> _Your task_: Nothing but the lines from the one containing "spun: YELLOW PHONE" to the end of the data should be copied, exactly, and the pictures stay out.
=== Section Start ===
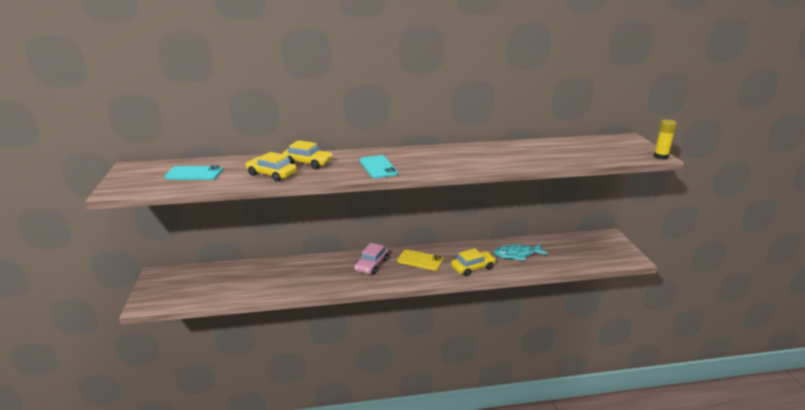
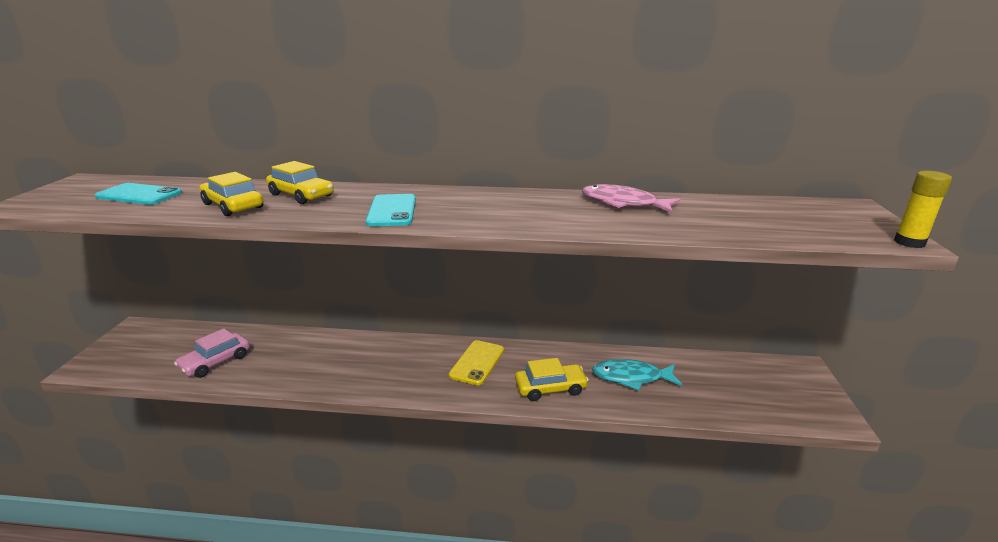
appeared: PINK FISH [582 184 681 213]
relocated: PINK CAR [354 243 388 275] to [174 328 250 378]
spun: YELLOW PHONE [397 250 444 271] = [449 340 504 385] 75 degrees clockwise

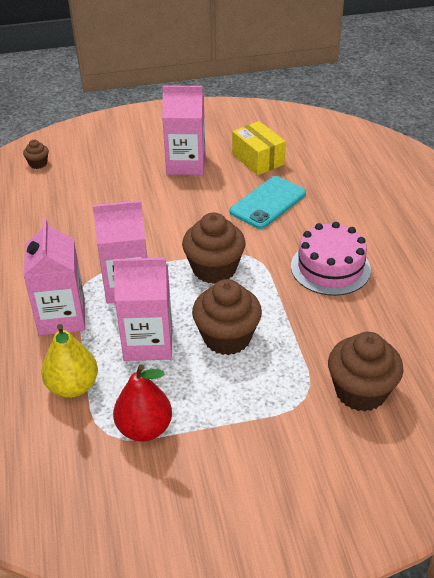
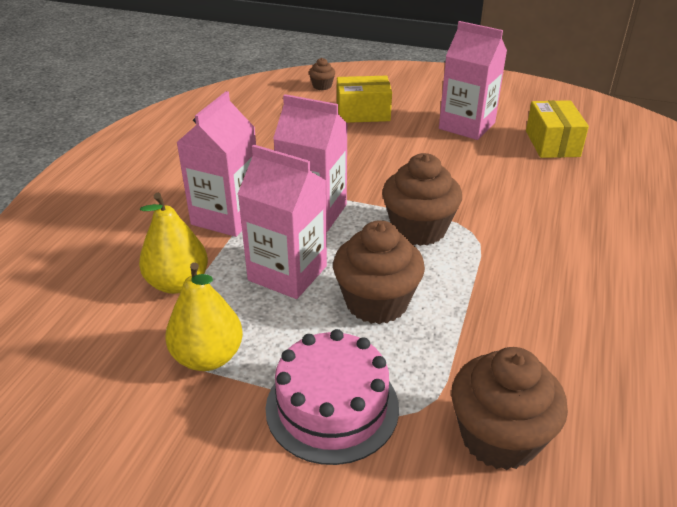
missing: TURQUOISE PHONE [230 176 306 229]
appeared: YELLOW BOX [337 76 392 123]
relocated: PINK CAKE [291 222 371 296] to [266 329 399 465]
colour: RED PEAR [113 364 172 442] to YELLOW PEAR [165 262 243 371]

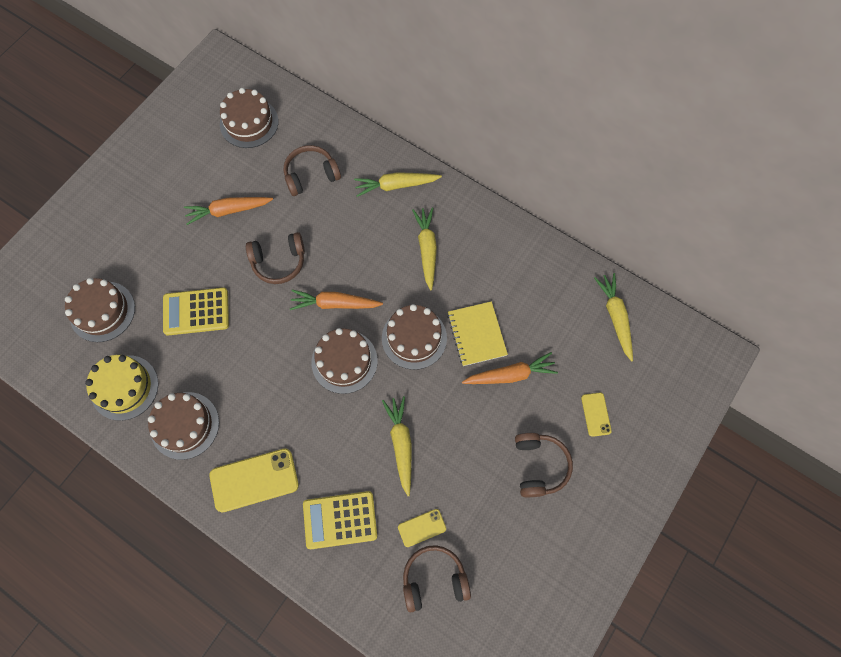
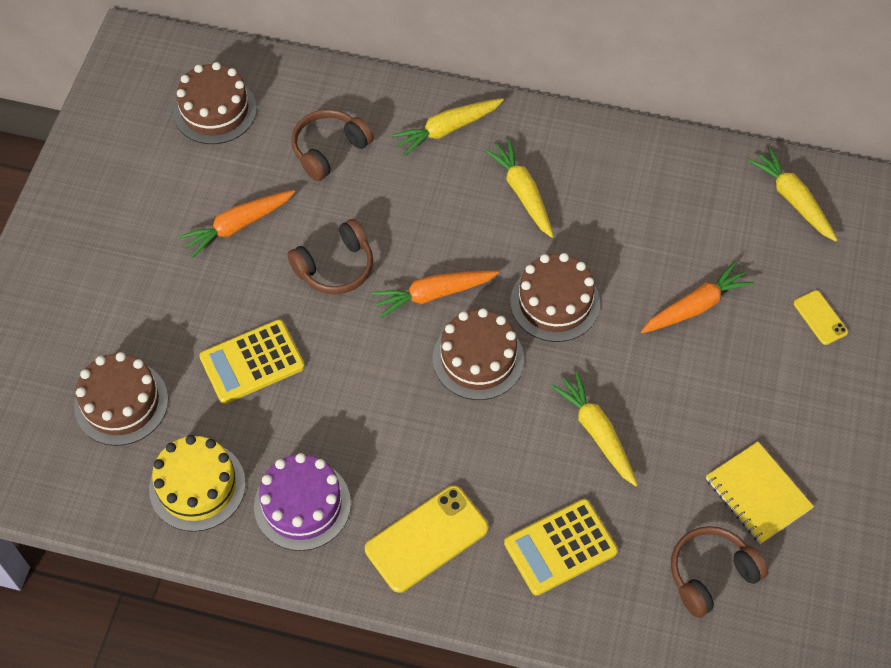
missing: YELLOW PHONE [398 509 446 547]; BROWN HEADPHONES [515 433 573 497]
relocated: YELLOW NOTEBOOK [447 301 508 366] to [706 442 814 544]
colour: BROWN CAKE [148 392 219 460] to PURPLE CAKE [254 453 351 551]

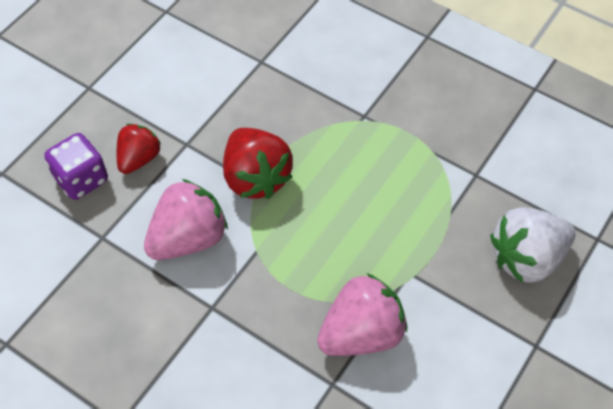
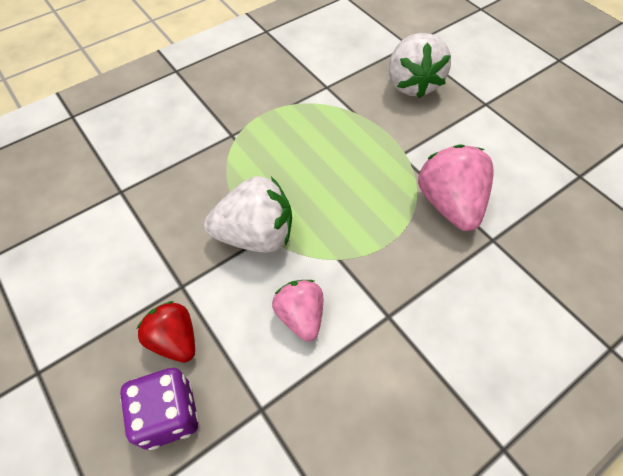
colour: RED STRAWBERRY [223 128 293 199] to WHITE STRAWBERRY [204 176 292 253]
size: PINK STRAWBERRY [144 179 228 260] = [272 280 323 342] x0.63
=== Section End ===
> _Answer space_:
spun: YELLOW PHONE [397 250 444 271] = [449 340 504 385] 75 degrees clockwise

missing: TURQUOISE PHONE [230 176 306 229]
appeared: YELLOW BOX [337 76 392 123]
relocated: PINK CAKE [291 222 371 296] to [266 329 399 465]
colour: RED PEAR [113 364 172 442] to YELLOW PEAR [165 262 243 371]

missing: YELLOW PHONE [398 509 446 547]; BROWN HEADPHONES [515 433 573 497]
relocated: YELLOW NOTEBOOK [447 301 508 366] to [706 442 814 544]
colour: BROWN CAKE [148 392 219 460] to PURPLE CAKE [254 453 351 551]

colour: RED STRAWBERRY [223 128 293 199] to WHITE STRAWBERRY [204 176 292 253]
size: PINK STRAWBERRY [144 179 228 260] = [272 280 323 342] x0.63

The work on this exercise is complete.